(GIVEN ENTRIES begins)
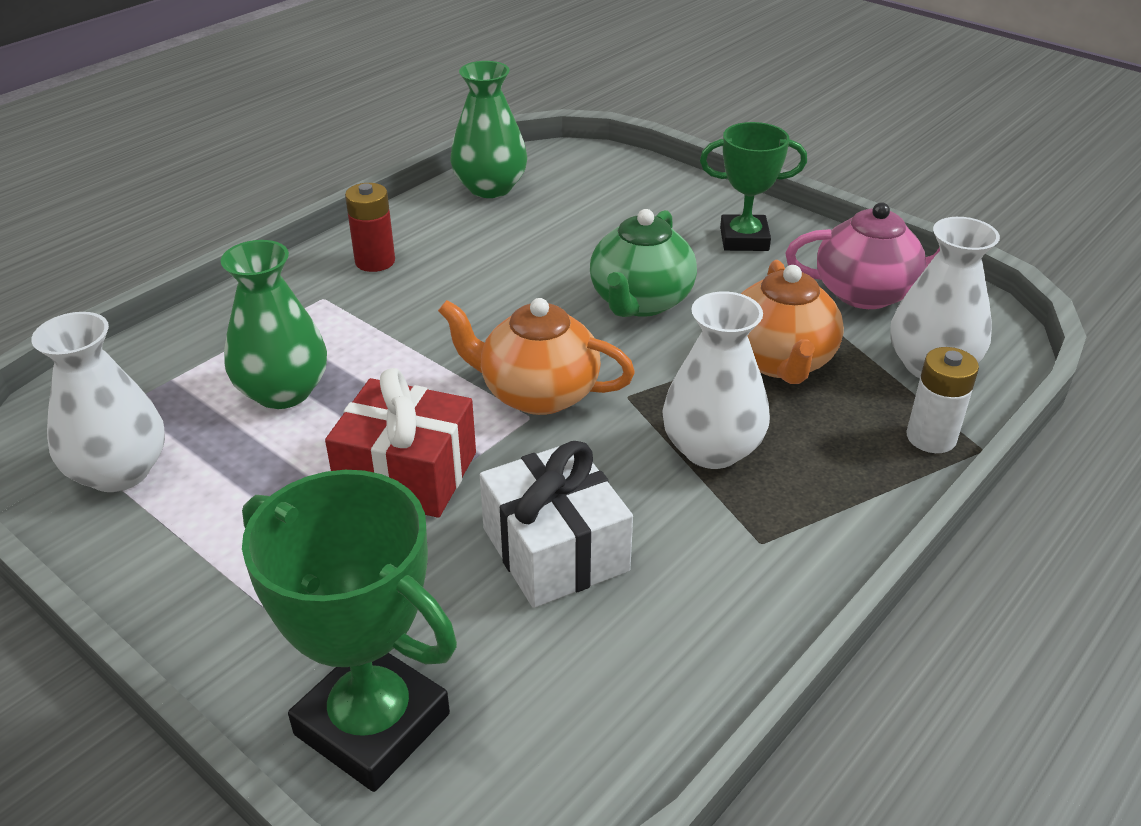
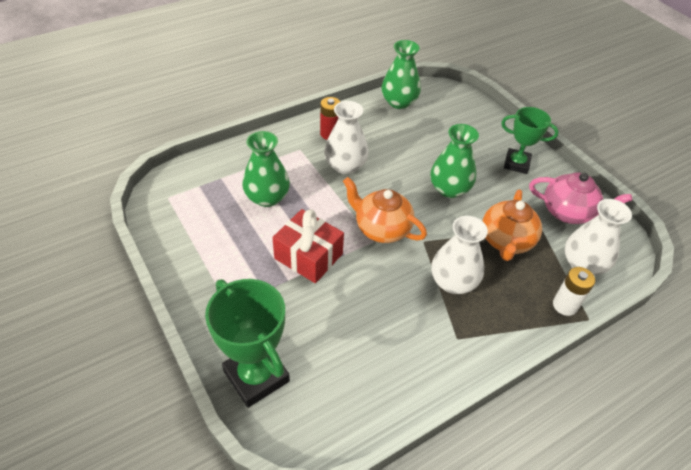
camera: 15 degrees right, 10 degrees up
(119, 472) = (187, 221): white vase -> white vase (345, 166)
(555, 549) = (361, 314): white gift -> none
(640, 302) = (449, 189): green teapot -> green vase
(GIVEN ENTRIES ends)
(GIVEN ENTRIES begins)
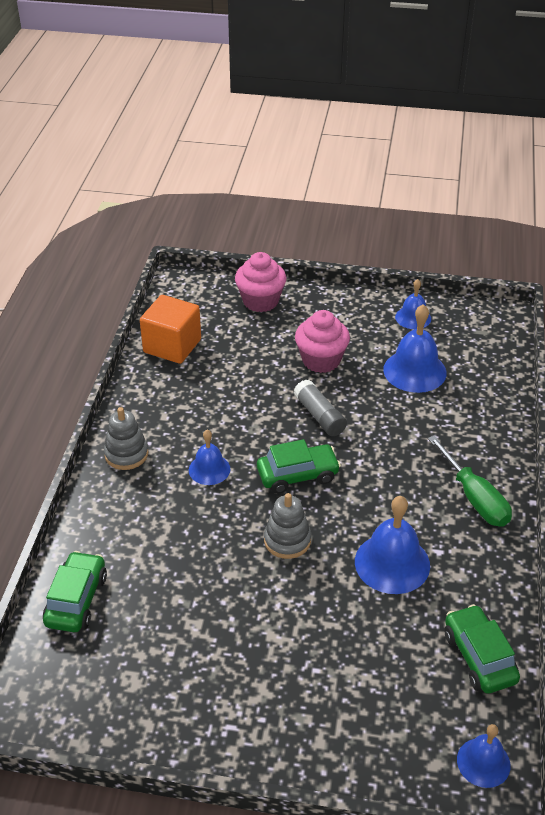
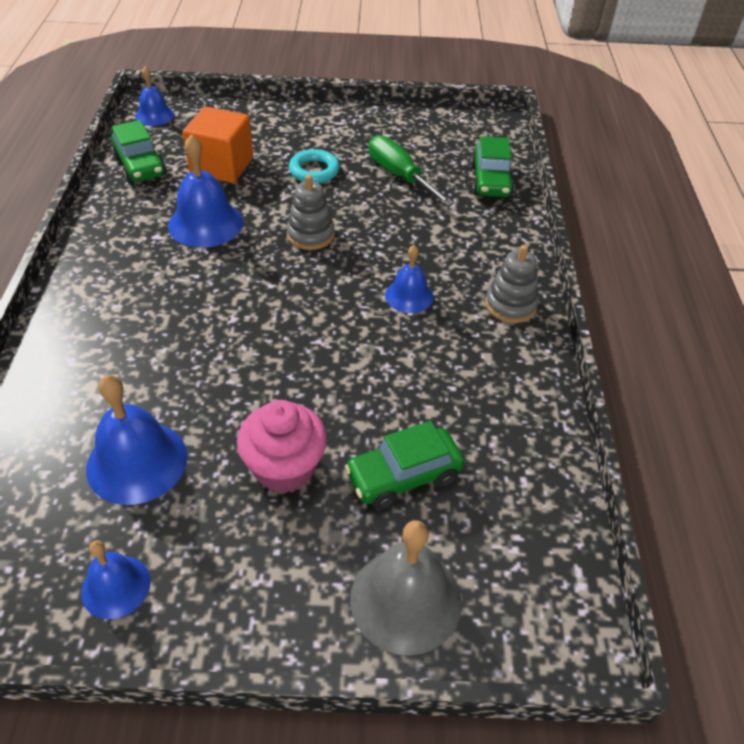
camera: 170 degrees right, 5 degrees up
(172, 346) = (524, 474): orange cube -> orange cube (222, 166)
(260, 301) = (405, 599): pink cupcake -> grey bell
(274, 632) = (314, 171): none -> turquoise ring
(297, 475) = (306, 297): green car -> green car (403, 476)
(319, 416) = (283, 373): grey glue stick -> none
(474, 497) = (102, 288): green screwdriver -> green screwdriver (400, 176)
(GIVEN ENTRIES ends)
(GIVEN ENTRIES begins)
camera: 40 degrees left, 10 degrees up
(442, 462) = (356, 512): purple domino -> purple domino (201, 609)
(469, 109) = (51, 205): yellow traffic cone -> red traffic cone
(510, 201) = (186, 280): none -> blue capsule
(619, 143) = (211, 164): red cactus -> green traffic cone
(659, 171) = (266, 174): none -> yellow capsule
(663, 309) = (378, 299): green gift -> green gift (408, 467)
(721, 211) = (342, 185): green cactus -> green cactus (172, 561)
(GIVEN ENTRIES ends)
(WHAT IS EXPECTED)
Scan the data above for the word "yellow". Copy every line in which it is found.

(ANSWER TO THE EXERCISE)
(469, 109) = (51, 205): yellow traffic cone -> red traffic cone
(659, 171) = (266, 174): none -> yellow capsule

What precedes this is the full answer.